## Aim of the exercise
Can you reproduce every one of the records below word for word, leaving the pictures out of your answer?

**** Record set ****

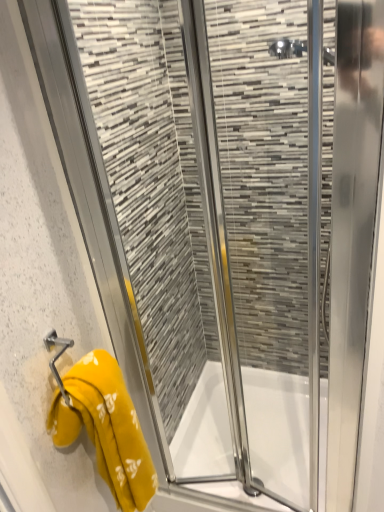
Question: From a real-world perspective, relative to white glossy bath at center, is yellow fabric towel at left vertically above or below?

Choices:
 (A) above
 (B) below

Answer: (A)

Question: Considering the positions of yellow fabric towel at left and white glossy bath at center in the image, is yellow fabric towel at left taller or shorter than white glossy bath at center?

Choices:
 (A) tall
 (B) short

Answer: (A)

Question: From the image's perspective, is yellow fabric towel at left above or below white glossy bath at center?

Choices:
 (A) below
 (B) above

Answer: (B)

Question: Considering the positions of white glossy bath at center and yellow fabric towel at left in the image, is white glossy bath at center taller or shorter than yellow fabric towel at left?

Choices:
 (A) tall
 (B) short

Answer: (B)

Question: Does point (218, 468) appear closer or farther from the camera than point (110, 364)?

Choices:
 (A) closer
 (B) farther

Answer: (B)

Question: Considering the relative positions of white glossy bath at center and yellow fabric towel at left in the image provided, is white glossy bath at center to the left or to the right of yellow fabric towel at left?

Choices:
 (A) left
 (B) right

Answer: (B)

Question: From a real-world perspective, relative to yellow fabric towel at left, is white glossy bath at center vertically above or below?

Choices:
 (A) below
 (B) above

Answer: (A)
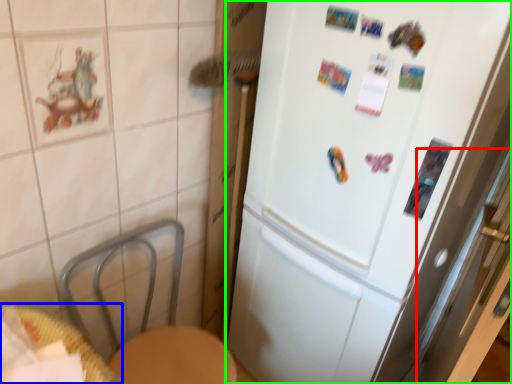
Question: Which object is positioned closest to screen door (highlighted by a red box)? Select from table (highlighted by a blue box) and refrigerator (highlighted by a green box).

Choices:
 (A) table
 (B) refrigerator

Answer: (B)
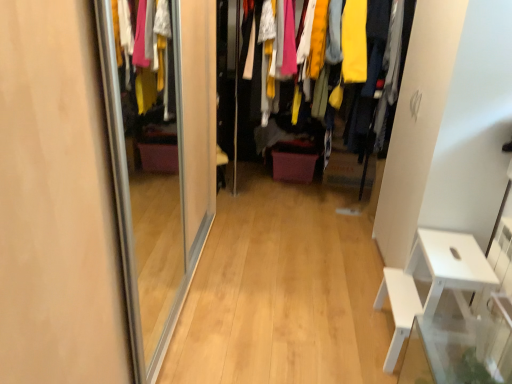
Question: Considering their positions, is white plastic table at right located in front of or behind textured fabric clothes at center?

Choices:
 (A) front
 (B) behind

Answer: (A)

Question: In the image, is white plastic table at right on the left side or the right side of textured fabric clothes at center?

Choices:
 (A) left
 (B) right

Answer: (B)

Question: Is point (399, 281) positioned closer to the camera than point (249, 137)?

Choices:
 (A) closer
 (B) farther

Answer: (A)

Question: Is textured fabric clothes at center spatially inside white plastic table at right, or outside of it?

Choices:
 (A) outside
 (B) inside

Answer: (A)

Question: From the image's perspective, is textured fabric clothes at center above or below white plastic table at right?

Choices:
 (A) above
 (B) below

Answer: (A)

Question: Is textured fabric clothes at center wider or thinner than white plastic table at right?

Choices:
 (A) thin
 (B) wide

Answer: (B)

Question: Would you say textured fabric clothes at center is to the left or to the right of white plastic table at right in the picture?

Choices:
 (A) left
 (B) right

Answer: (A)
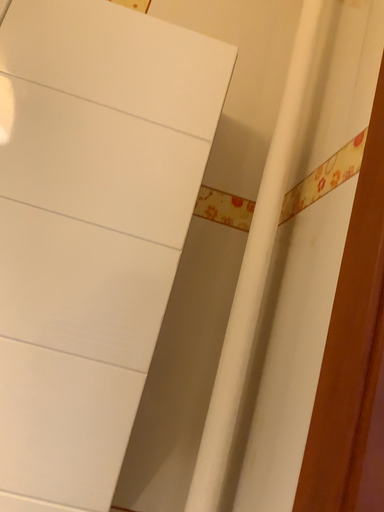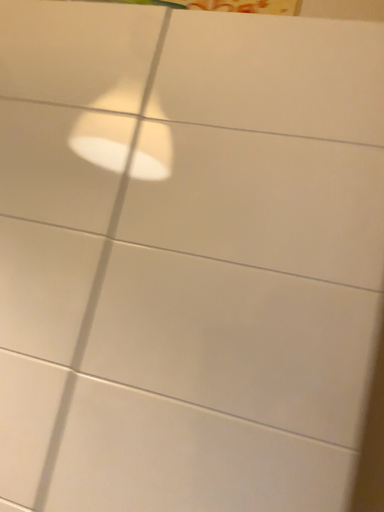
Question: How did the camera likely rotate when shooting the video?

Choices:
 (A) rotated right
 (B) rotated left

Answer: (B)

****

## Solution for this task
Question: From a real-world perspective, relative to white glossy bath at center, is yellow fabric towel at left vertically above or below?

Choices:
 (A) above
 (B) below

Answer: (A)

Question: Considering the positions of yellow fabric towel at left and white glossy bath at center in the image, is yellow fabric towel at left taller or shorter than white glossy bath at center?

Choices:
 (A) tall
 (B) short

Answer: (A)

Question: From the image's perspective, is yellow fabric towel at left above or below white glossy bath at center?

Choices:
 (A) below
 (B) above

Answer: (B)

Question: Considering the positions of white glossy bath at center and yellow fabric towel at left in the image, is white glossy bath at center taller or shorter than yellow fabric towel at left?

Choices:
 (A) tall
 (B) short

Answer: (B)

Question: Does point (218, 468) appear closer or farther from the camera than point (110, 364)?

Choices:
 (A) closer
 (B) farther

Answer: (B)

Question: Considering the relative positions of white glossy bath at center and yellow fabric towel at left in the image provided, is white glossy bath at center to the left or to the right of yellow fabric towel at left?

Choices:
 (A) left
 (B) right

Answer: (B)

Question: From a real-world perspective, relative to yellow fabric towel at left, is white glossy bath at center vertically above or below?

Choices:
 (A) below
 (B) above

Answer: (A)
Question: Which object is positioned closest to screen door (highlighted by a red box)? Select from table (highlighted by a blue box) and refrigerator (highlighted by a green box).

Choices:
 (A) table
 (B) refrigerator

Answer: (B)
Question: Considering their positions, is white plastic table at right located in front of or behind textured fabric clothes at center?

Choices:
 (A) front
 (B) behind

Answer: (A)

Question: In the image, is white plastic table at right on the left side or the right side of textured fabric clothes at center?

Choices:
 (A) left
 (B) right

Answer: (B)

Question: Is point (399, 281) positioned closer to the camera than point (249, 137)?

Choices:
 (A) closer
 (B) farther

Answer: (A)

Question: Is textured fabric clothes at center spatially inside white plastic table at right, or outside of it?

Choices:
 (A) outside
 (B) inside

Answer: (A)

Question: From the image's perspective, is textured fabric clothes at center above or below white plastic table at right?

Choices:
 (A) above
 (B) below

Answer: (A)

Question: Is textured fabric clothes at center wider or thinner than white plastic table at right?

Choices:
 (A) thin
 (B) wide

Answer: (B)

Question: Would you say textured fabric clothes at center is to the left or to the right of white plastic table at right in the picture?

Choices:
 (A) left
 (B) right

Answer: (A)
Question: How did the camera likely rotate when shooting the video?

Choices:
 (A) rotated right
 (B) rotated left

Answer: (B)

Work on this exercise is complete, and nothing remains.